INSTRUCTIONS FOR THE TASK: Repeat the data that follows, word for word, without the images.

DATA BELOW:
.....

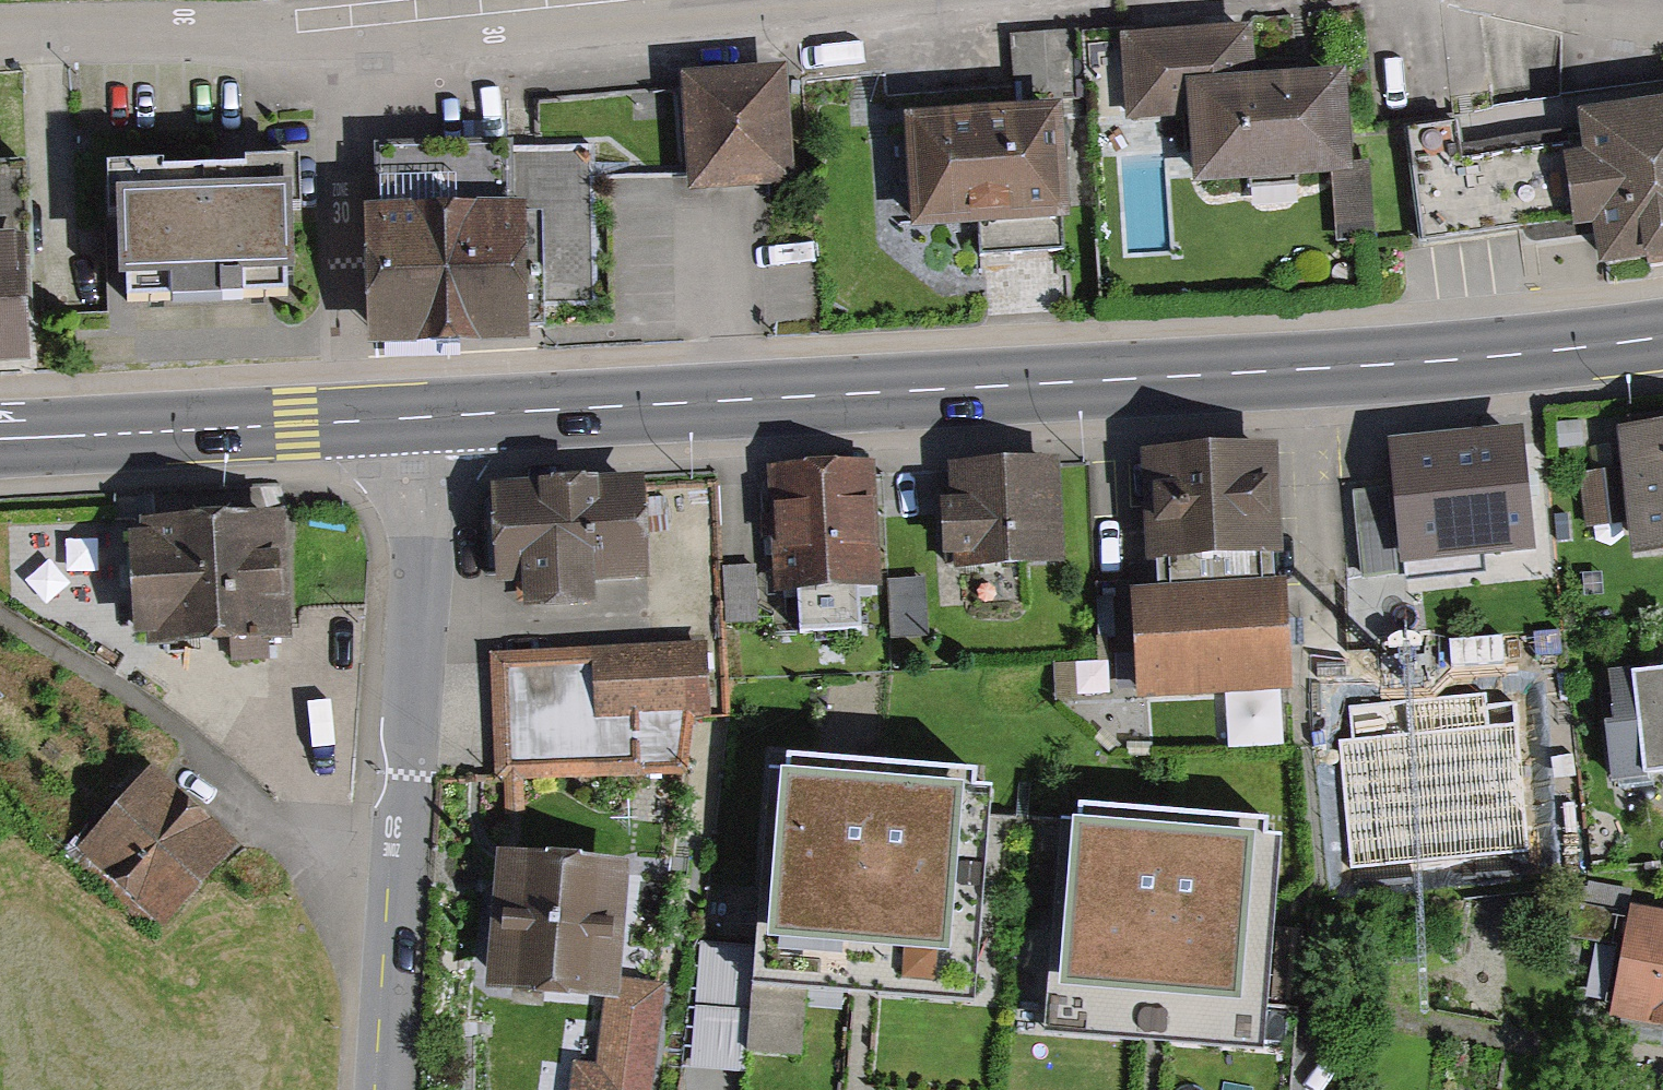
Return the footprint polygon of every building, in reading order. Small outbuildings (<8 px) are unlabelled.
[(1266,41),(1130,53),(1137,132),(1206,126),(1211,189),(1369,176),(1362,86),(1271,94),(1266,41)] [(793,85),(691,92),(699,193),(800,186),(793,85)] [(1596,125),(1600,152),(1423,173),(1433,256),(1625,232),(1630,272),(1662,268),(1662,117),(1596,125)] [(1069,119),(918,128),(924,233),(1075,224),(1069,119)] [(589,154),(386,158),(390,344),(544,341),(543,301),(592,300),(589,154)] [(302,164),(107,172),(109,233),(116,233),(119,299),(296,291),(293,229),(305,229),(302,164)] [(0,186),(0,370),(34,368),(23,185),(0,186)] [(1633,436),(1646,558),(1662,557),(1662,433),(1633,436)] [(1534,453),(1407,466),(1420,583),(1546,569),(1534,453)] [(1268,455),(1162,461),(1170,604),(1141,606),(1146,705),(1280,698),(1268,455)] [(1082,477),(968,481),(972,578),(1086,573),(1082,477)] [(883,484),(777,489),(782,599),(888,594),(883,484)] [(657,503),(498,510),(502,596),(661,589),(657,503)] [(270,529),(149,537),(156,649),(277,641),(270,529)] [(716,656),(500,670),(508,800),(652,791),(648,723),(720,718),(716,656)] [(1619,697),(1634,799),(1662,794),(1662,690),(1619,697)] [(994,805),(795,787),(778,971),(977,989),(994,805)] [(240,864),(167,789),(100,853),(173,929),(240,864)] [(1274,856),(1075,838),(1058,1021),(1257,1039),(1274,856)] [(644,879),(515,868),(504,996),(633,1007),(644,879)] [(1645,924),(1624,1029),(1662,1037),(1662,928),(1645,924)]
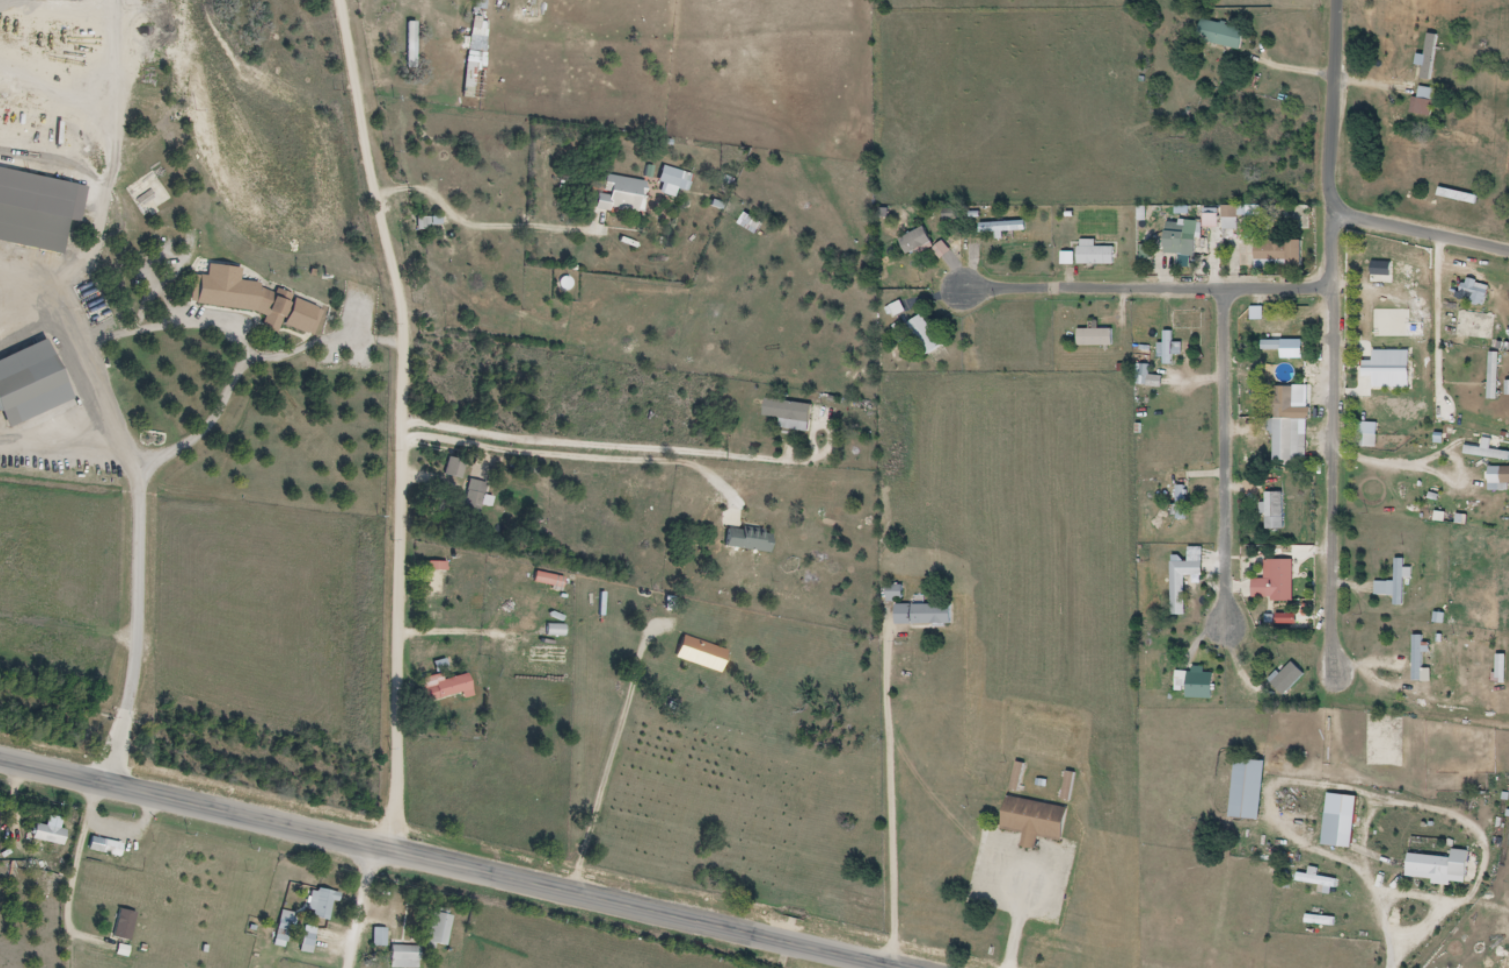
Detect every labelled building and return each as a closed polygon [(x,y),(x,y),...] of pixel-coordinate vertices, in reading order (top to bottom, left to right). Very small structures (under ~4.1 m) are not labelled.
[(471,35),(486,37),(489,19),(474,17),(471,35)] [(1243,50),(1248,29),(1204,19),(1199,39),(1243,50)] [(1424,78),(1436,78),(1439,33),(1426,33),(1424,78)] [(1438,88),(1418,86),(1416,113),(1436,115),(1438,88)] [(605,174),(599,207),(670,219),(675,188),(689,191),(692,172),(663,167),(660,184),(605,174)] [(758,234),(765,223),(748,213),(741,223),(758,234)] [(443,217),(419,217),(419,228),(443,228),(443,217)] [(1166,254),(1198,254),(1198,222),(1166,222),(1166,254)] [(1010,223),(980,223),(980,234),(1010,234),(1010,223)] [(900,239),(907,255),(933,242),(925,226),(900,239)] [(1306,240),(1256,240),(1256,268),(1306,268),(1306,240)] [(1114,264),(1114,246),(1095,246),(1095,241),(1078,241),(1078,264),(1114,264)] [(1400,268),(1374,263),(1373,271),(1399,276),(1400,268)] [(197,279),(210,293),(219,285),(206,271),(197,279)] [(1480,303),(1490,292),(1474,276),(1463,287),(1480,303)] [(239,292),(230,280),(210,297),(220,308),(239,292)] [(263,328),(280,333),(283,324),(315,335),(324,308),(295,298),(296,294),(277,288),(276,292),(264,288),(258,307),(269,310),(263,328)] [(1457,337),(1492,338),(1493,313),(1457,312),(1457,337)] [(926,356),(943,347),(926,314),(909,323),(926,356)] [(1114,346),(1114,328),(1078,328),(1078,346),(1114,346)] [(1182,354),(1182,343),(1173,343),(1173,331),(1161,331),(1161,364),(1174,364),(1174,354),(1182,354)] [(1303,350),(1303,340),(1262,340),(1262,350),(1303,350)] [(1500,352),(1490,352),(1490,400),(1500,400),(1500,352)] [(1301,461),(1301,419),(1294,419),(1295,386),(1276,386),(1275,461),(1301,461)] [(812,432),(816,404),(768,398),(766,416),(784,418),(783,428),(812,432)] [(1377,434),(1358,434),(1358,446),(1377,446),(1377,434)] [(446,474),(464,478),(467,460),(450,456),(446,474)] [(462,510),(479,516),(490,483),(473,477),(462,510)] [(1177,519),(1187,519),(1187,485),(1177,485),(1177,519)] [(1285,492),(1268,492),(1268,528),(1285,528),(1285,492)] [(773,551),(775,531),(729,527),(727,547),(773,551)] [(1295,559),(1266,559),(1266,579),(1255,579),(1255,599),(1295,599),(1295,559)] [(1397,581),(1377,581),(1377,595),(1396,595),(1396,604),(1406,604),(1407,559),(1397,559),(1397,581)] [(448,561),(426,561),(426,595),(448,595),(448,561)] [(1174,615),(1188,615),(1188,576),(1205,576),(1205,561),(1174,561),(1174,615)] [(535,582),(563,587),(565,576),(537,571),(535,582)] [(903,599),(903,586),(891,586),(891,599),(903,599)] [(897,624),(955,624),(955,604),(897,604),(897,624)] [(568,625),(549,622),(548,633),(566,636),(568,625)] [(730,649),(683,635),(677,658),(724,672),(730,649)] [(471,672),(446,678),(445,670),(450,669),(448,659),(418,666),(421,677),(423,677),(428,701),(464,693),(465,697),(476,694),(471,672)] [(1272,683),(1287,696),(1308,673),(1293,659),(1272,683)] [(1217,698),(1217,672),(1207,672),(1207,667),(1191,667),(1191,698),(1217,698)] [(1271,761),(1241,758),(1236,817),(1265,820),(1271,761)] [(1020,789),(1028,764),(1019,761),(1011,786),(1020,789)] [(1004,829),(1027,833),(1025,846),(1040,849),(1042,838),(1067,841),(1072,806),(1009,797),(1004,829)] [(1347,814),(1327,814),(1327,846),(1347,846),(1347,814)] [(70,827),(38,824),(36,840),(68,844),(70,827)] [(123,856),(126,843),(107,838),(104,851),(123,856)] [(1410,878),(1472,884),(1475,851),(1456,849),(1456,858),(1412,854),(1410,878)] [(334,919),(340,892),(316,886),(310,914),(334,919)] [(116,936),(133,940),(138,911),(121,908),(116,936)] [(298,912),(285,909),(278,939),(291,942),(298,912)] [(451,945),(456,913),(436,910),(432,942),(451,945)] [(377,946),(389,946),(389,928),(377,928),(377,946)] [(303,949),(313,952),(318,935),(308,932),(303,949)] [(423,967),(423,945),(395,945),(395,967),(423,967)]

.....

OUTPUT BELOW:
Return the footprint polygon of every building, in reading order. Small outbuildings (<8 px) are unlabelled.
[(1266,41),(1130,53),(1137,132),(1206,126),(1211,189),(1369,176),(1362,86),(1271,94),(1266,41)] [(793,85),(691,92),(699,193),(800,186),(793,85)] [(1596,125),(1600,152),(1423,173),(1433,256),(1625,232),(1630,272),(1662,268),(1662,117),(1596,125)] [(1069,119),(918,128),(924,233),(1075,224),(1069,119)] [(589,154),(386,158),(390,344),(544,341),(543,301),(592,300),(589,154)] [(302,164),(107,172),(109,233),(116,233),(119,299),(296,291),(293,229),(305,229),(302,164)] [(0,186),(0,370),(34,368),(23,185),(0,186)] [(1633,436),(1646,558),(1662,557),(1662,433),(1633,436)] [(1534,453),(1407,466),(1420,583),(1546,569),(1534,453)] [(1268,455),(1162,461),(1170,604),(1141,606),(1146,705),(1280,698),(1268,455)] [(1082,477),(968,481),(972,578),(1086,573),(1082,477)] [(883,484),(777,489),(782,599),(888,594),(883,484)] [(657,503),(498,510),(502,596),(661,589),(657,503)] [(270,529),(149,537),(156,649),(277,641),(270,529)] [(716,656),(500,670),(508,800),(652,791),(648,723),(720,718),(716,656)] [(1619,697),(1634,799),(1662,794),(1662,690),(1619,697)] [(994,805),(795,787),(778,971),(977,989),(994,805)] [(240,864),(167,789),(100,853),(173,929),(240,864)] [(1274,856),(1075,838),(1058,1021),(1257,1039),(1274,856)] [(644,879),(515,868),(504,996),(633,1007),(644,879)] [(1645,924),(1624,1029),(1662,1037),(1662,928),(1645,924)]
Detect every labelled building and return each as a closed polygon [(x,y),(x,y),...] of pixel-coordinate vertices, in reading order (top to bottom, left to right). Very small structures (under ~4.1 m) are not labelled.
[(471,35),(486,37),(489,19),(474,17),(471,35)] [(1243,50),(1248,29),(1204,19),(1199,39),(1243,50)] [(1424,78),(1436,78),(1439,33),(1426,33),(1424,78)] [(1438,88),(1418,86),(1416,113),(1436,115),(1438,88)] [(605,174),(599,207),(670,219),(675,188),(689,191),(692,172),(663,167),(660,184),(605,174)] [(758,234),(765,223),(748,213),(741,223),(758,234)] [(443,217),(419,217),(419,228),(443,228),(443,217)] [(1166,254),(1198,254),(1198,222),(1166,222),(1166,254)] [(1010,223),(980,223),(980,234),(1010,234),(1010,223)] [(900,239),(907,255),(933,242),(925,226),(900,239)] [(1306,240),(1256,240),(1256,268),(1306,268),(1306,240)] [(1114,264),(1114,246),(1095,246),(1095,241),(1078,241),(1078,264),(1114,264)] [(1400,268),(1374,263),(1373,271),(1399,276),(1400,268)] [(197,279),(210,293),(219,285),(206,271),(197,279)] [(1480,303),(1490,292),(1474,276),(1463,287),(1480,303)] [(239,292),(230,280),(210,297),(220,308),(239,292)] [(263,328),(280,333),(283,324),(315,335),(324,308),(295,298),(296,294),(277,288),(276,292),(264,288),(258,307),(269,310),(263,328)] [(1457,337),(1492,338),(1493,313),(1457,312),(1457,337)] [(926,356),(943,347),(926,314),(909,323),(926,356)] [(1114,346),(1114,328),(1078,328),(1078,346),(1114,346)] [(1182,354),(1182,343),(1173,343),(1173,331),(1161,331),(1161,364),(1174,364),(1174,354),(1182,354)] [(1303,350),(1303,340),(1262,340),(1262,350),(1303,350)] [(1500,352),(1490,352),(1490,400),(1500,400),(1500,352)] [(1301,461),(1301,419),(1294,419),(1295,386),(1276,386),(1275,461),(1301,461)] [(812,432),(816,404),(768,398),(766,416),(784,418),(783,428),(812,432)] [(1377,434),(1358,434),(1358,446),(1377,446),(1377,434)] [(446,474),(464,478),(467,460),(450,456),(446,474)] [(462,510),(479,516),(490,483),(473,477),(462,510)] [(1177,519),(1187,519),(1187,485),(1177,485),(1177,519)] [(1285,492),(1268,492),(1268,528),(1285,528),(1285,492)] [(773,551),(775,531),(729,527),(727,547),(773,551)] [(1295,559),(1266,559),(1266,579),(1255,579),(1255,599),(1295,599),(1295,559)] [(1397,581),(1377,581),(1377,595),(1396,595),(1396,604),(1406,604),(1407,559),(1397,559),(1397,581)] [(448,561),(426,561),(426,595),(448,595),(448,561)] [(1174,615),(1188,615),(1188,576),(1205,576),(1205,561),(1174,561),(1174,615)] [(535,582),(563,587),(565,576),(537,571),(535,582)] [(903,599),(903,586),(891,586),(891,599),(903,599)] [(897,624),(955,624),(955,604),(897,604),(897,624)] [(568,625),(549,622),(548,633),(566,636),(568,625)] [(730,649),(683,635),(677,658),(724,672),(730,649)] [(471,672),(446,678),(445,670),(450,669),(448,659),(418,666),(421,677),(423,677),(428,701),(464,693),(465,697),(476,694),(471,672)] [(1272,683),(1287,696),(1308,673),(1293,659),(1272,683)] [(1217,698),(1217,672),(1207,672),(1207,667),(1191,667),(1191,698),(1217,698)] [(1271,761),(1241,758),(1236,817),(1265,820),(1271,761)] [(1020,789),(1028,764),(1019,761),(1011,786),(1020,789)] [(1004,829),(1027,833),(1025,846),(1040,849),(1042,838),(1067,841),(1072,806),(1009,797),(1004,829)] [(1347,814),(1327,814),(1327,846),(1347,846),(1347,814)] [(70,827),(38,824),(36,840),(68,844),(70,827)] [(123,856),(126,843),(107,838),(104,851),(123,856)] [(1410,878),(1472,884),(1475,851),(1456,849),(1456,858),(1412,854),(1410,878)] [(334,919),(340,892),(316,886),(310,914),(334,919)] [(116,936),(133,940),(138,911),(121,908),(116,936)] [(298,912),(285,909),(278,939),(291,942),(298,912)] [(451,945),(456,913),(436,910),(432,942),(451,945)] [(377,946),(389,946),(389,928),(377,928),(377,946)] [(303,949),(313,952),(318,935),(308,932),(303,949)] [(423,967),(423,945),(395,945),(395,967),(423,967)]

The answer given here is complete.